(Content revision data)
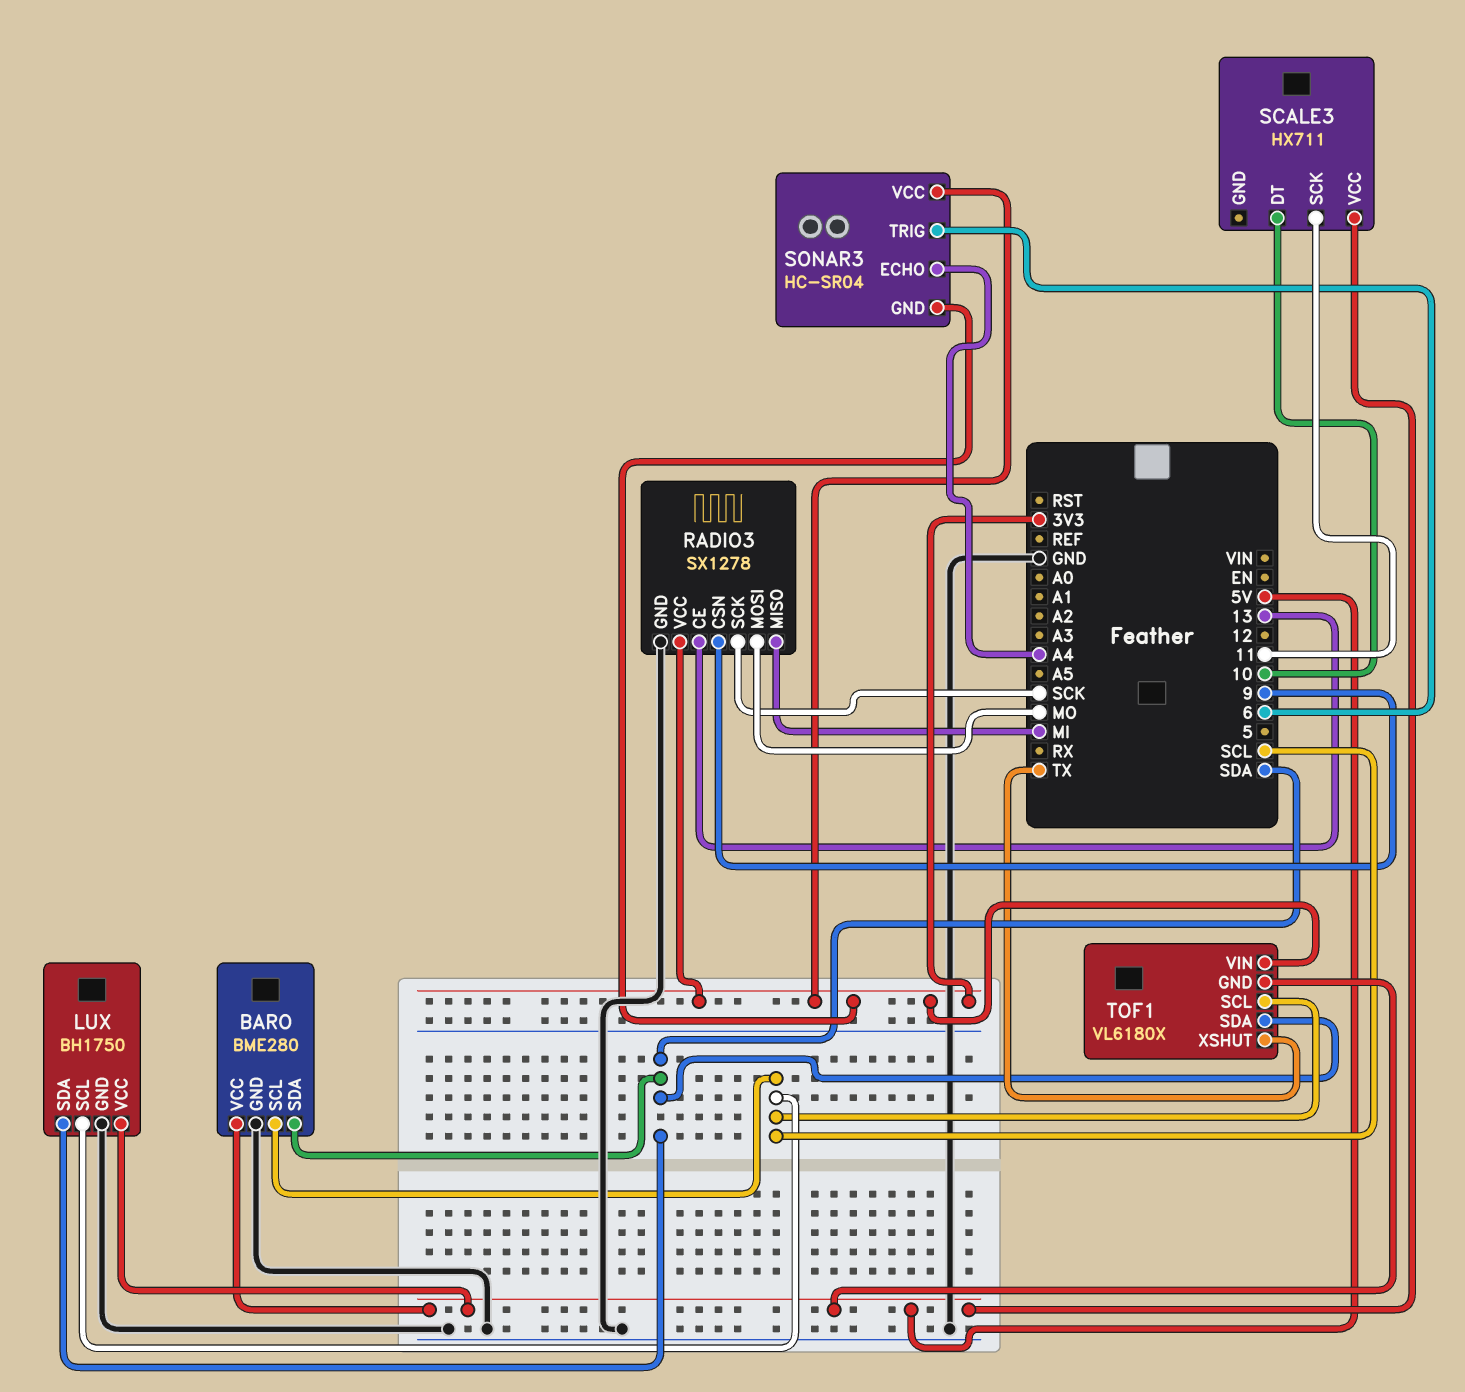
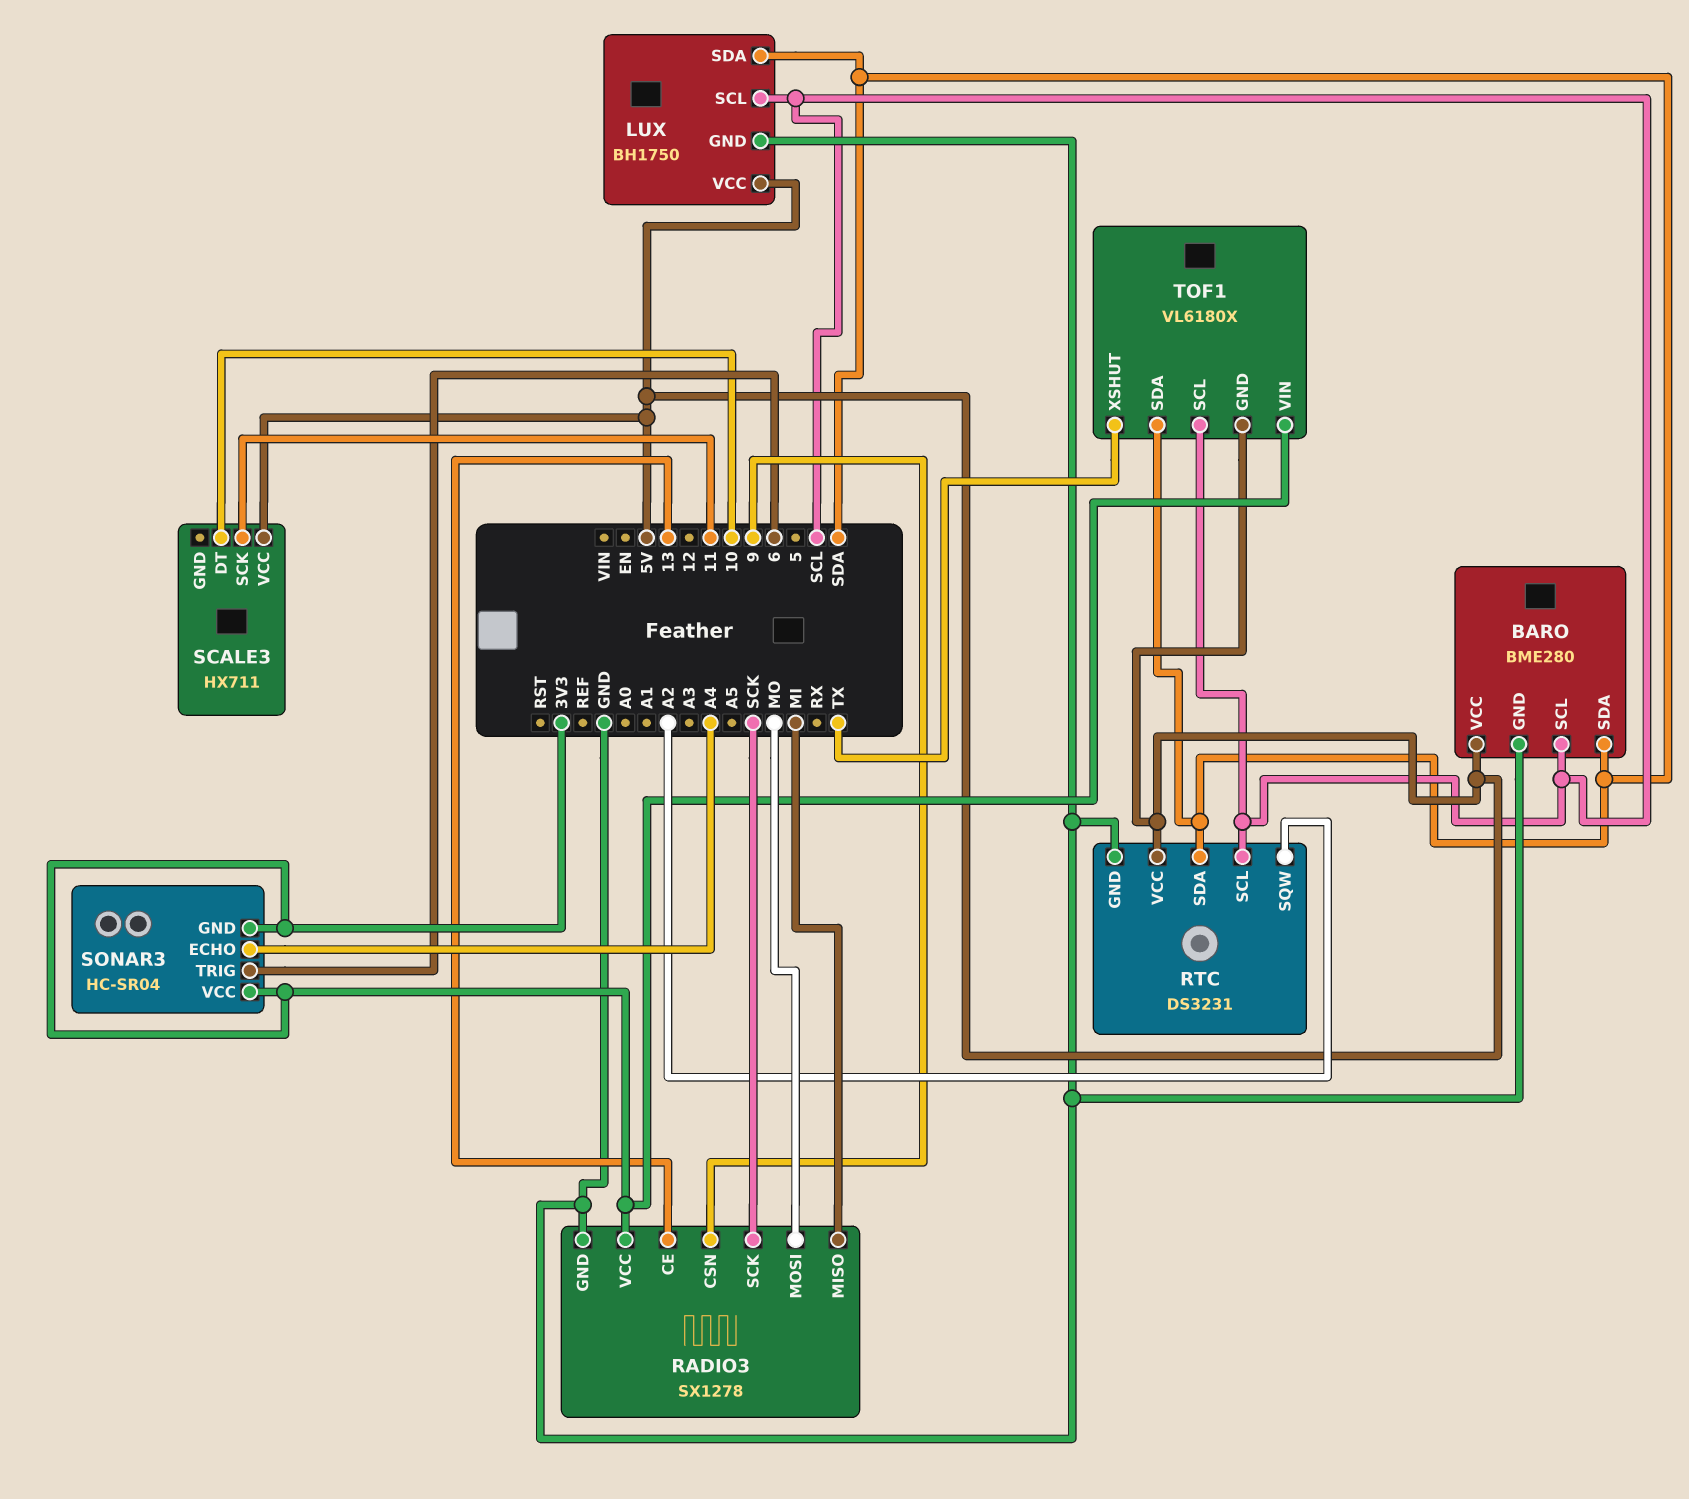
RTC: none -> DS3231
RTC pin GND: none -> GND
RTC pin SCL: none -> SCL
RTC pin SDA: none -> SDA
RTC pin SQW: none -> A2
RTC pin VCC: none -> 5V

◆ **TASK TO COMPLETE**
What is needed is a word-for-word restatement of every line from the one with "RTC pin SDA: none -> SDA" to the end of the entries above.

◆ **TASK ANSWER**
RTC pin SDA: none -> SDA
RTC pin SQW: none -> A2
RTC pin VCC: none -> 5V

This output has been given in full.